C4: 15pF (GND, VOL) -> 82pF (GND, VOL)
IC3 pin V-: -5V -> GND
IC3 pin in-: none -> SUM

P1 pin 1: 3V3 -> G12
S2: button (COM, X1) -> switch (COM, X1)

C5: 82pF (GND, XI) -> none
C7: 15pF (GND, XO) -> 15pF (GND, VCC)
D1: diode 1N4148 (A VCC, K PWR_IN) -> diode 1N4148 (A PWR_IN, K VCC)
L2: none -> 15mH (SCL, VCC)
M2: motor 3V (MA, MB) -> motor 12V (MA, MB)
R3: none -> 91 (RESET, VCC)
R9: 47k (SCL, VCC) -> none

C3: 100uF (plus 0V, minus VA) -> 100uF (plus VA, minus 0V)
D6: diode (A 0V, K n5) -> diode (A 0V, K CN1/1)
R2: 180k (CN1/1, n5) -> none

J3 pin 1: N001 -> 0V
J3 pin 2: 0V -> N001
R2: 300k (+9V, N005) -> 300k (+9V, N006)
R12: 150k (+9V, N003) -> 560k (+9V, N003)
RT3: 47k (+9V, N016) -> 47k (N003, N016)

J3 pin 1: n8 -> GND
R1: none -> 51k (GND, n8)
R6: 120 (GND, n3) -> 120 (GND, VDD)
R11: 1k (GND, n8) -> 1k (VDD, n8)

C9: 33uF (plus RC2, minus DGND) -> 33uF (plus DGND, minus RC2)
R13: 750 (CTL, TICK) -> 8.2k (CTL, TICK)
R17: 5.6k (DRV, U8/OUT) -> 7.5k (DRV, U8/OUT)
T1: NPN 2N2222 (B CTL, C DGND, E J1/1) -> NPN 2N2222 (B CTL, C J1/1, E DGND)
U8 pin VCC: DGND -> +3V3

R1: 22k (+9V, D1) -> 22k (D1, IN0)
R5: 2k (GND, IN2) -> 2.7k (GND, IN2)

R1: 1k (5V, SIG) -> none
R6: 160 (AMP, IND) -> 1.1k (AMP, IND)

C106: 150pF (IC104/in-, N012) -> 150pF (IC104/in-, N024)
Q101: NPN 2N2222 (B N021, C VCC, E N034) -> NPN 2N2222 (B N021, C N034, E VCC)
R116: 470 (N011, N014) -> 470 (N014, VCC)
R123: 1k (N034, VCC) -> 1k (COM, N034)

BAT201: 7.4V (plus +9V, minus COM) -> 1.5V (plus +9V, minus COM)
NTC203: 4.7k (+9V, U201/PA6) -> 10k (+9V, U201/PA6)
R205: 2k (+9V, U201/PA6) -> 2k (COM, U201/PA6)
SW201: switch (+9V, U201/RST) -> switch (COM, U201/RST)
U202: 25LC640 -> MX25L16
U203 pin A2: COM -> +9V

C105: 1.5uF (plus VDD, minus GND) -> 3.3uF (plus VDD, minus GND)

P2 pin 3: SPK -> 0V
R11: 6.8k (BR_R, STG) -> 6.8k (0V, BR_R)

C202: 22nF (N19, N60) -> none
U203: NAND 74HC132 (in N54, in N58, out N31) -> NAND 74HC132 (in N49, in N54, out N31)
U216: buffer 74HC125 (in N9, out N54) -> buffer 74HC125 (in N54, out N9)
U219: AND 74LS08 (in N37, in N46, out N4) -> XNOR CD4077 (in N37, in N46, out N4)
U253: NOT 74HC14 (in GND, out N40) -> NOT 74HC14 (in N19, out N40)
====
All that is needed is the exact run of lines above from the line containing "R17: 5.6k (DRV, U8/OUT) -> 7.5k (DRV, U8/OUT)" through the line containing "R6: 160 (AMP, IND) -> 1.1k (AMP, IND)", both of them included.

R17: 5.6k (DRV, U8/OUT) -> 7.5k (DRV, U8/OUT)
T1: NPN 2N2222 (B CTL, C DGND, E J1/1) -> NPN 2N2222 (B CTL, C J1/1, E DGND)
U8 pin VCC: DGND -> +3V3

R1: 22k (+9V, D1) -> 22k (D1, IN0)
R5: 2k (GND, IN2) -> 2.7k (GND, IN2)

R1: 1k (5V, SIG) -> none
R6: 160 (AMP, IND) -> 1.1k (AMP, IND)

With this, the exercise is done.